WORK TO BE COMPLETED. Pull out every line of the material below that contains the word "closer", and copy each one.

[start of MATERIAL PROVIDED]

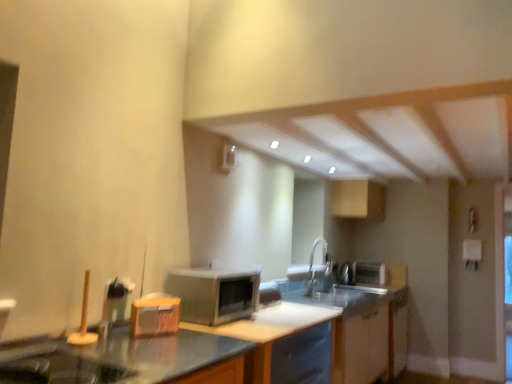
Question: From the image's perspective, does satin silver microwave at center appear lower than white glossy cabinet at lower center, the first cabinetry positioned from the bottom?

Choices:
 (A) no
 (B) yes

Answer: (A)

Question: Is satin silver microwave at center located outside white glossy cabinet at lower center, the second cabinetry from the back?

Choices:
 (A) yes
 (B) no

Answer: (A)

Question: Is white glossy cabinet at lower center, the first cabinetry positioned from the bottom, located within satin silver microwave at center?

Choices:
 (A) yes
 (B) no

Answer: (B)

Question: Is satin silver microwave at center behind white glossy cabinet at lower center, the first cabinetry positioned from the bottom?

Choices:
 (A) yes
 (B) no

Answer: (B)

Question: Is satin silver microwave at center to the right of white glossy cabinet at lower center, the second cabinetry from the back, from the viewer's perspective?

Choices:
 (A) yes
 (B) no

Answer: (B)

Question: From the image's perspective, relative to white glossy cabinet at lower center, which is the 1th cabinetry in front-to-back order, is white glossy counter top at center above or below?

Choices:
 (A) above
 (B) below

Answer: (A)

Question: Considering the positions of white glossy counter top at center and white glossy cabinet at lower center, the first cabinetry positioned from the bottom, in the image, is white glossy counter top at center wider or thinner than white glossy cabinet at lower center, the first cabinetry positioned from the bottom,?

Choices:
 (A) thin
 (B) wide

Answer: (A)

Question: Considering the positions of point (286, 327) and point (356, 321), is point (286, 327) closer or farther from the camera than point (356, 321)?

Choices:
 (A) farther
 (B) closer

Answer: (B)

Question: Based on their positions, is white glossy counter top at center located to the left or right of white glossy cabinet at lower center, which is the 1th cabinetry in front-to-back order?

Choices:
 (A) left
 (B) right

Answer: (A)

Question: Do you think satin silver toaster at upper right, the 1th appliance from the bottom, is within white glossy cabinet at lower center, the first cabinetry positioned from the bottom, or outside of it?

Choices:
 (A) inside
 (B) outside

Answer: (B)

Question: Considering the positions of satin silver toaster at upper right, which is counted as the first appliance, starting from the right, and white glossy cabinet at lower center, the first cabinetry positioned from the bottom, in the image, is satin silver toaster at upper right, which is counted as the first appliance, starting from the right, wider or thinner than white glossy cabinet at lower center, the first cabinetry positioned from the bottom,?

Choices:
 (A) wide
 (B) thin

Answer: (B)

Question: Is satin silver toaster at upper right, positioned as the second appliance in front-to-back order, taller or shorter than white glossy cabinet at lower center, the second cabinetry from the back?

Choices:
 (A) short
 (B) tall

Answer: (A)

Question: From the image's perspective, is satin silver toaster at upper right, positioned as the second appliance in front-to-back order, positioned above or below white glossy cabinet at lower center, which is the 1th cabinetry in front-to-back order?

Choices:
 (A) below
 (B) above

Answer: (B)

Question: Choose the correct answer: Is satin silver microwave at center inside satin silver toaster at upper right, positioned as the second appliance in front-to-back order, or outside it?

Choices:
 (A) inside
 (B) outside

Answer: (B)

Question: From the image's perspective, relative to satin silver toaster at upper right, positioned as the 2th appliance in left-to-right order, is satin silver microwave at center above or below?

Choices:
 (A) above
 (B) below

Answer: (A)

[end of MATERIAL PROVIDED]
[start of MATERIAL PROVIDED]

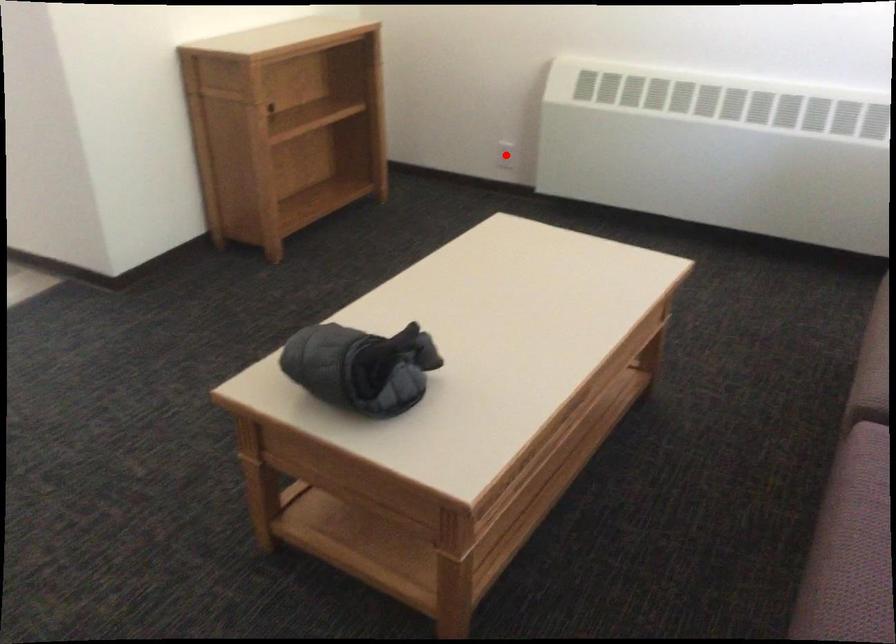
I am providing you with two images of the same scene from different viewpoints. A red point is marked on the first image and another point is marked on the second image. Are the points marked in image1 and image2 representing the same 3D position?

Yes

[end of MATERIAL PROVIDED]

ANSWER TO THIS TASK.
Question: Considering the positions of point (286, 327) and point (356, 321), is point (286, 327) closer or farther from the camera than point (356, 321)?
 (B) closer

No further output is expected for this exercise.